Records for this exercise START
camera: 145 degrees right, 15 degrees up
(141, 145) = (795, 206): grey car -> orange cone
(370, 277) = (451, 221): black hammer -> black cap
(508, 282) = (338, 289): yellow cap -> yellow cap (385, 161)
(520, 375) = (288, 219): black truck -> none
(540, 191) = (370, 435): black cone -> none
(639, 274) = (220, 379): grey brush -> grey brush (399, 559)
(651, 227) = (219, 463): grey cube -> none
Records for this exercise END
Records for this exercise START
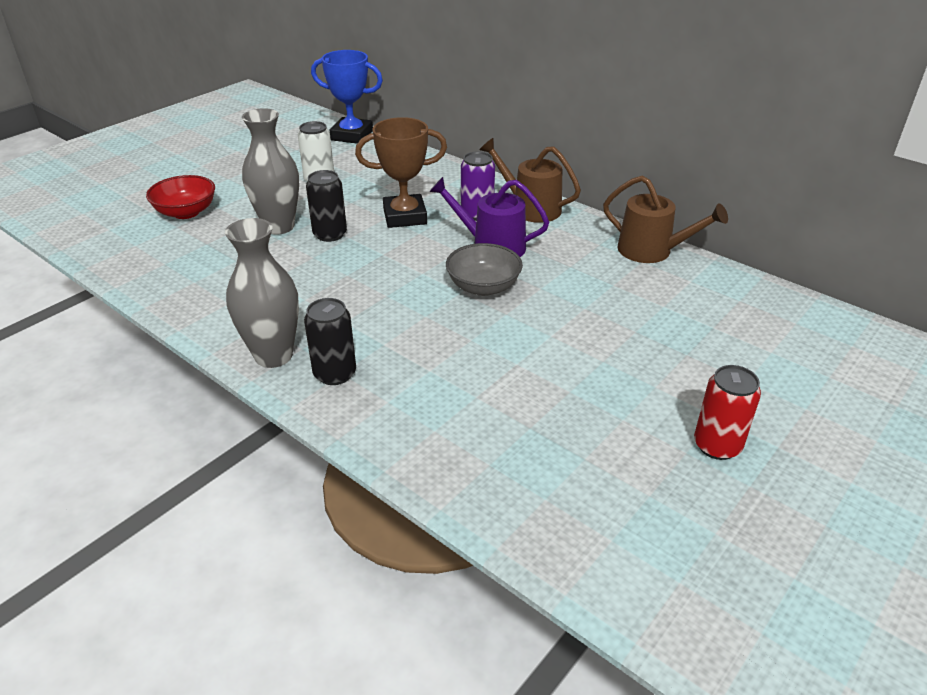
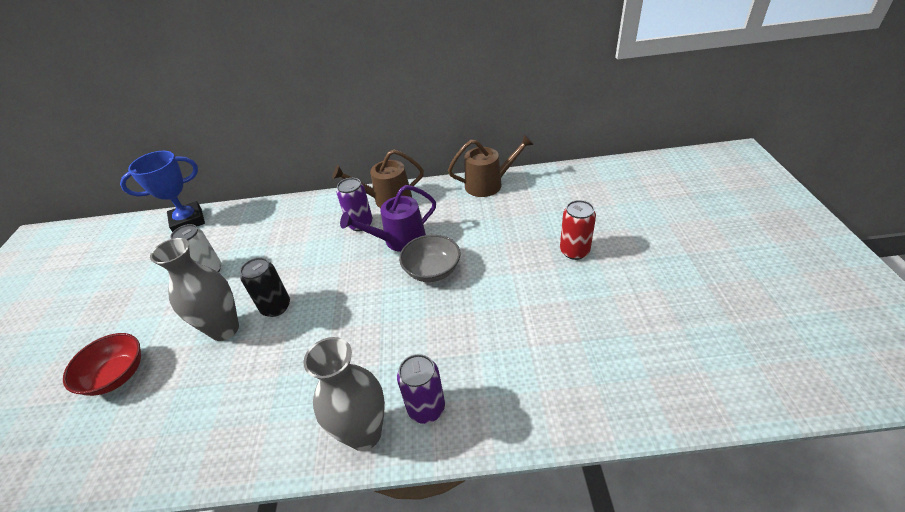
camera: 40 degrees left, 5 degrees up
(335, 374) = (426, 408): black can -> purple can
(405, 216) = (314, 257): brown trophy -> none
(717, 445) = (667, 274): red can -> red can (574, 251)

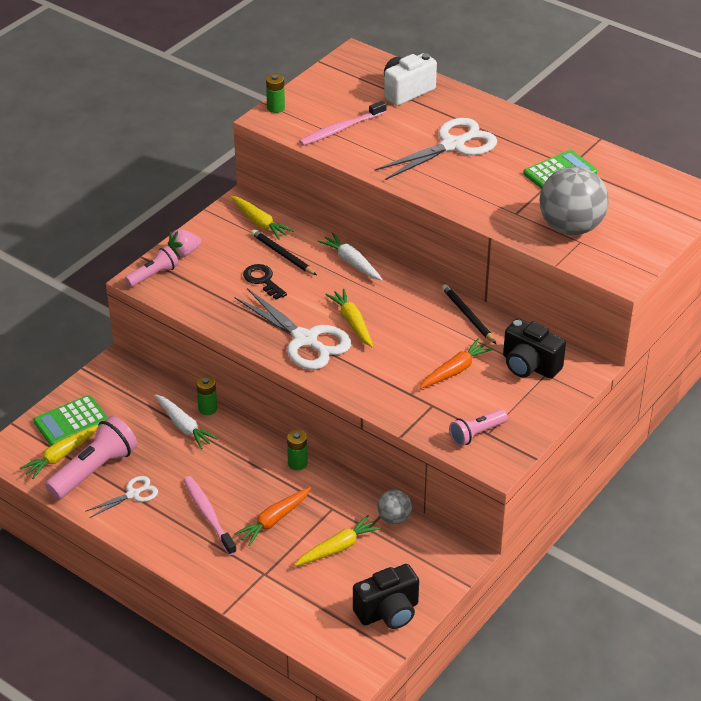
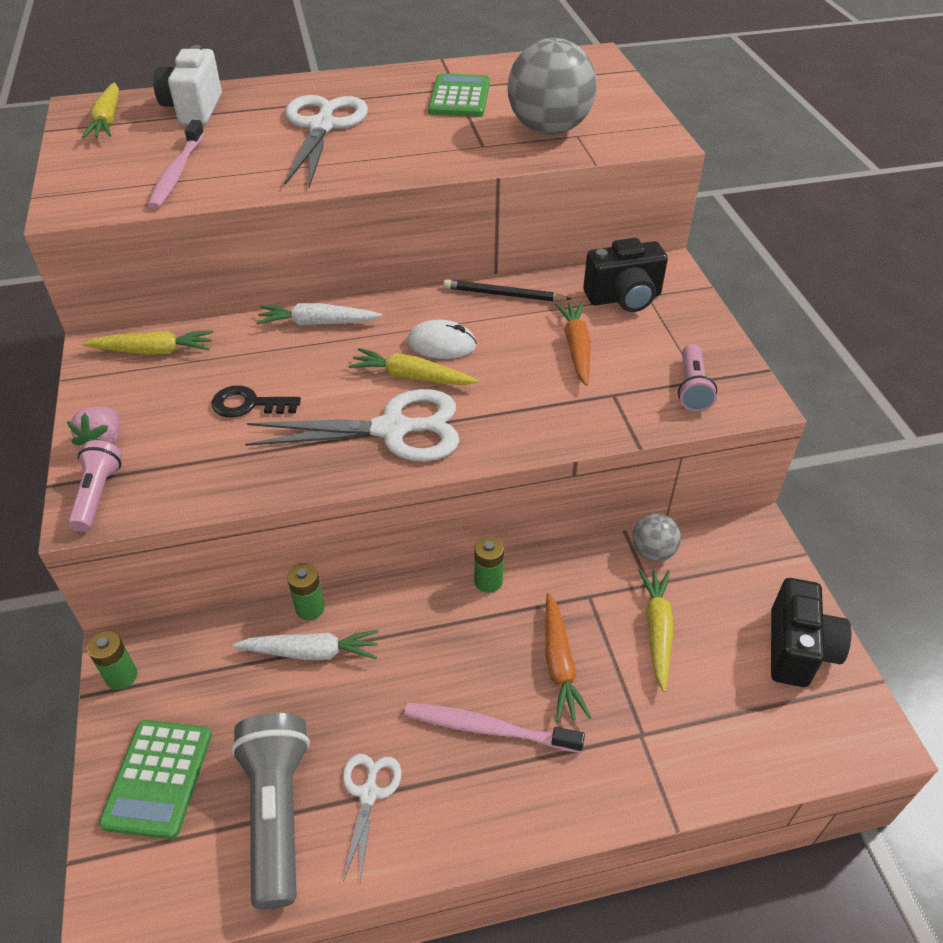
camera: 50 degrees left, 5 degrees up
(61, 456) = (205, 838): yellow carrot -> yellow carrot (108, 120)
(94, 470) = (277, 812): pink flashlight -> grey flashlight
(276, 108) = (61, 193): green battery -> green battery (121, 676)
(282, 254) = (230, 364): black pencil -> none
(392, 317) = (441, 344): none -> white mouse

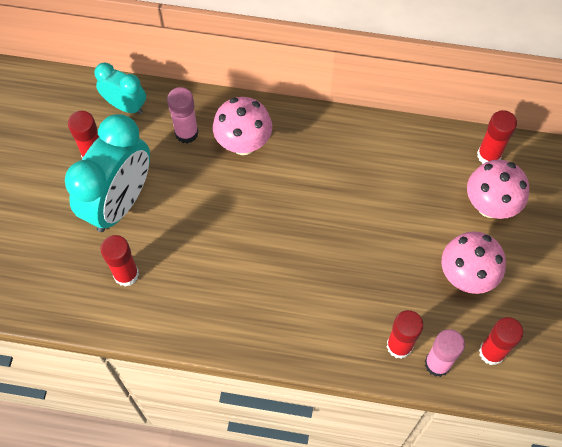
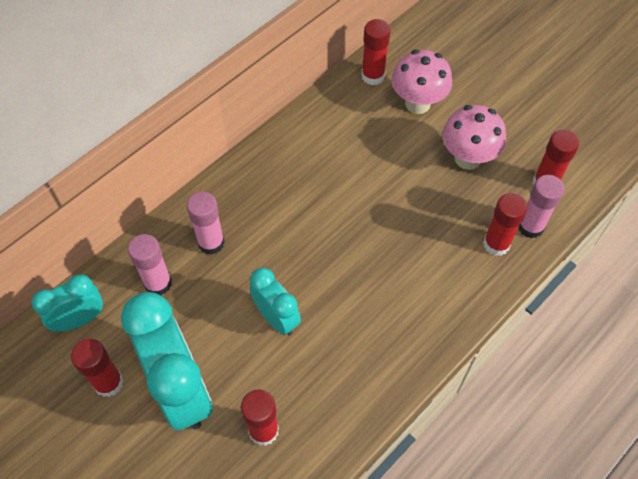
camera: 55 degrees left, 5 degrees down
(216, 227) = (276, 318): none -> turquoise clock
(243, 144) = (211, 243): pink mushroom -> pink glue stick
Records for this exercise END
• Action item:
Can you repeat, word for word, every line above from the one containing "(540, 191) = (370, 435): black cone -> none" down to the one containing "(651, 227) = (219, 463): grey cube -> none", including both?

• Answer:
(540, 191) = (370, 435): black cone -> none
(639, 274) = (220, 379): grey brush -> grey brush (399, 559)
(651, 227) = (219, 463): grey cube -> none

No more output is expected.